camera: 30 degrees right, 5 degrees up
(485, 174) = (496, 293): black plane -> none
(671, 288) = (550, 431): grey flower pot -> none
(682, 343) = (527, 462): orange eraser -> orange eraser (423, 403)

---

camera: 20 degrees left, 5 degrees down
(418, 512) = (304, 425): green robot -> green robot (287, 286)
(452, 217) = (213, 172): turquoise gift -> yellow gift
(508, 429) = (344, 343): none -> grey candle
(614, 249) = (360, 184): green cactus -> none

* * *

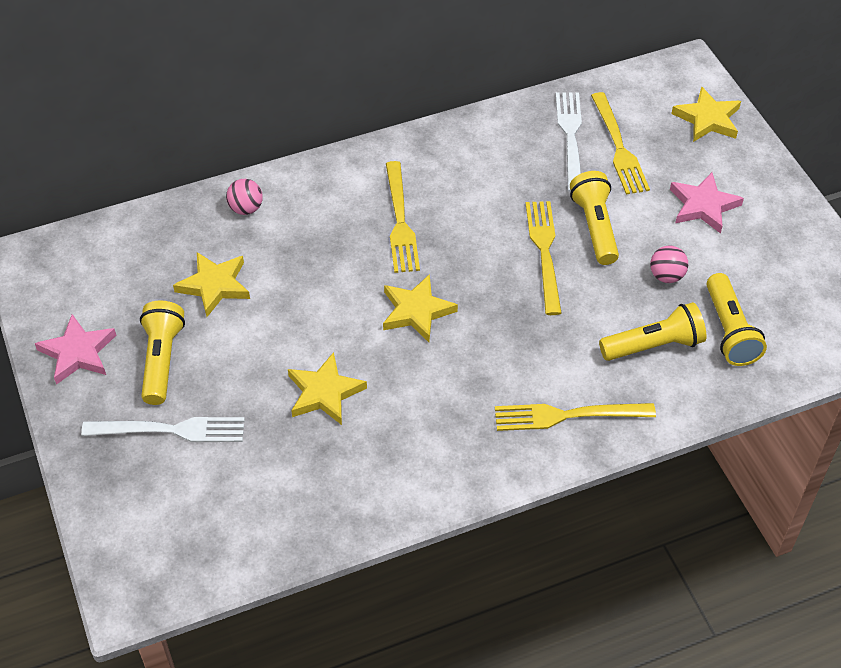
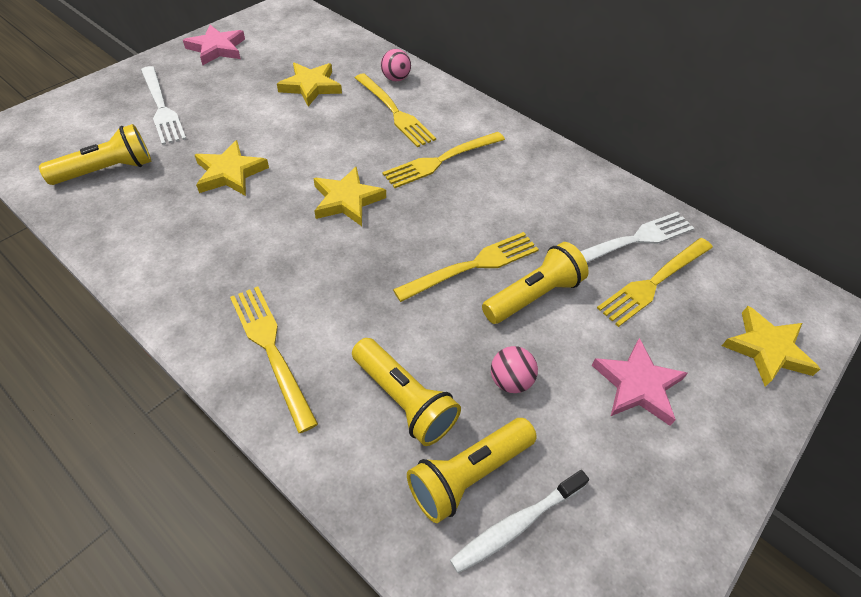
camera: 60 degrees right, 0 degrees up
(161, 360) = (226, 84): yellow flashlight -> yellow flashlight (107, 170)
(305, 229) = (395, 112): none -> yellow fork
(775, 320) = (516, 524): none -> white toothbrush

> _EXERCISE AIM_
If a line of the data contains "right", copy it out.

> _EXERCISE SOLUTION_
camera: 30 degrees right, 5 degrees up
camera: 60 degrees right, 0 degrees up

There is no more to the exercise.